* **Brief**
Copy every line below precisely, leaving nothing out.

* **Records supplied**

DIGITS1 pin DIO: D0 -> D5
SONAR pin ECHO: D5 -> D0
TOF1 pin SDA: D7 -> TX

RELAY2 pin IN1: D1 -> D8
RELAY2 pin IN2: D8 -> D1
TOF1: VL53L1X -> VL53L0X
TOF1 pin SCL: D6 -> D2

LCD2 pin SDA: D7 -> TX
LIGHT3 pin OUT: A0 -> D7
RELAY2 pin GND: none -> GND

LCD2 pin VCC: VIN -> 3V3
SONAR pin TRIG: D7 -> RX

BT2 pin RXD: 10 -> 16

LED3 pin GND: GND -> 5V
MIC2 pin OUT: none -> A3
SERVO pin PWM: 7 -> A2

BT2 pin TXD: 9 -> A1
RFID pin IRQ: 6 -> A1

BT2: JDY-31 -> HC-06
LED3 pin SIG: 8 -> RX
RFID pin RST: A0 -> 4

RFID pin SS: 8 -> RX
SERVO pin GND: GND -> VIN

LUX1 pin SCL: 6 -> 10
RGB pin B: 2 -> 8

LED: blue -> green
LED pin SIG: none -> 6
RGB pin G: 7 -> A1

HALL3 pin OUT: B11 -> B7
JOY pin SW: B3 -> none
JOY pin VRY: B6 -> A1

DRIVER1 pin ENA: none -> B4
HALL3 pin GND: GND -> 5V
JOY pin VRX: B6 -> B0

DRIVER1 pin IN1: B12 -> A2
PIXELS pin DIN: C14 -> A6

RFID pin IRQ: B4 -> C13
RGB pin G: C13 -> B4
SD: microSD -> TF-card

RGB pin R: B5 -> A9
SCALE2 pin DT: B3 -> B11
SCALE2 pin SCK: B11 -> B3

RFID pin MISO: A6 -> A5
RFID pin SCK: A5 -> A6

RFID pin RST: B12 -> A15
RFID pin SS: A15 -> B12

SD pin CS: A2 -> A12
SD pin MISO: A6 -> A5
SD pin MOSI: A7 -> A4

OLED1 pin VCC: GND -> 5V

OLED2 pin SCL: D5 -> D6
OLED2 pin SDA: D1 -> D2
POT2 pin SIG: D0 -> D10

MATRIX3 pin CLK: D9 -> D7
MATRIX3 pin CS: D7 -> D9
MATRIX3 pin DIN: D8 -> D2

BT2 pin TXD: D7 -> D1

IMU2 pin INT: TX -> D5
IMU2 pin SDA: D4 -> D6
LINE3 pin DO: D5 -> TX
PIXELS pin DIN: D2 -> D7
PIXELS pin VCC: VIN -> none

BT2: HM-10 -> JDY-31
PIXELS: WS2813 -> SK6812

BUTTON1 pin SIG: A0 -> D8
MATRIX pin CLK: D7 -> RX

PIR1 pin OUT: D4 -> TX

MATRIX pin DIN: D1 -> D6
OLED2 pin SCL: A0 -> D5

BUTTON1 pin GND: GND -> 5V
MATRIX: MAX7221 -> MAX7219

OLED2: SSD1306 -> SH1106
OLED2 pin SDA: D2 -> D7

* **Answer space**
DIGITS1 pin DIO: D0 -> D5
SONAR pin ECHO: D5 -> D0
TOF1 pin SDA: D7 -> TX

RELAY2 pin IN1: D1 -> D8
RELAY2 pin IN2: D8 -> D1
TOF1: VL53L1X -> VL53L0X
TOF1 pin SCL: D6 -> D2

LCD2 pin SDA: D7 -> TX
LIGHT3 pin OUT: A0 -> D7
RELAY2 pin GND: none -> GND

LCD2 pin VCC: VIN -> 3V3
SONAR pin TRIG: D7 -> RX

BT2 pin RXD: 10 -> 16

LED3 pin GND: GND -> 5V
MIC2 pin OUT: none -> A3
SERVO pin PWM: 7 -> A2

BT2 pin TXD: 9 -> A1
RFID pin IRQ: 6 -> A1

BT2: JDY-31 -> HC-06
LED3 pin SIG: 8 -> RX
RFID pin RST: A0 -> 4

RFID pin SS: 8 -> RX
SERVO pin GND: GND -> VIN

LUX1 pin SCL: 6 -> 10
RGB pin B: 2 -> 8

LED: blue -> green
LED pin SIG: none -> 6
RGB pin G: 7 -> A1

HALL3 pin OUT: B11 -> B7
JOY pin SW: B3 -> none
JOY pin VRY: B6 -> A1

DRIVER1 pin ENA: none -> B4
HALL3 pin GND: GND -> 5V
JOY pin VRX: B6 -> B0

DRIVER1 pin IN1: B12 -> A2
PIXELS pin DIN: C14 -> A6

RFID pin IRQ: B4 -> C13
RGB pin G: C13 -> B4
SD: microSD -> TF-card

RGB pin R: B5 -> A9
SCALE2 pin DT: B3 -> B11
SCALE2 pin SCK: B11 -> B3

RFID pin MISO: A6 -> A5
RFID pin SCK: A5 -> A6

RFID pin RST: B12 -> A15
RFID pin SS: A15 -> B12

SD pin CS: A2 -> A12
SD pin MISO: A6 -> A5
SD pin MOSI: A7 -> A4

OLED1 pin VCC: GND -> 5V

OLED2 pin SCL: D5 -> D6
OLED2 pin SDA: D1 -> D2
POT2 pin SIG: D0 -> D10

MATRIX3 pin CLK: D9 -> D7
MATRIX3 pin CS: D7 -> D9
MATRIX3 pin DIN: D8 -> D2

BT2 pin TXD: D7 -> D1

IMU2 pin INT: TX -> D5
IMU2 pin SDA: D4 -> D6
LINE3 pin DO: D5 -> TX
PIXELS pin DIN: D2 -> D7
PIXELS pin VCC: VIN -> none

BT2: HM-10 -> JDY-31
PIXELS: WS2813 -> SK6812

BUTTON1 pin SIG: A0 -> D8
MATRIX pin CLK: D7 -> RX

PIR1 pin OUT: D4 -> TX

MATRIX pin DIN: D1 -> D6
OLED2 pin SCL: A0 -> D5

BUTTON1 pin GND: GND -> 5V
MATRIX: MAX7221 -> MAX7219

OLED2: SSD1306 -> SH1106
OLED2 pin SDA: D2 -> D7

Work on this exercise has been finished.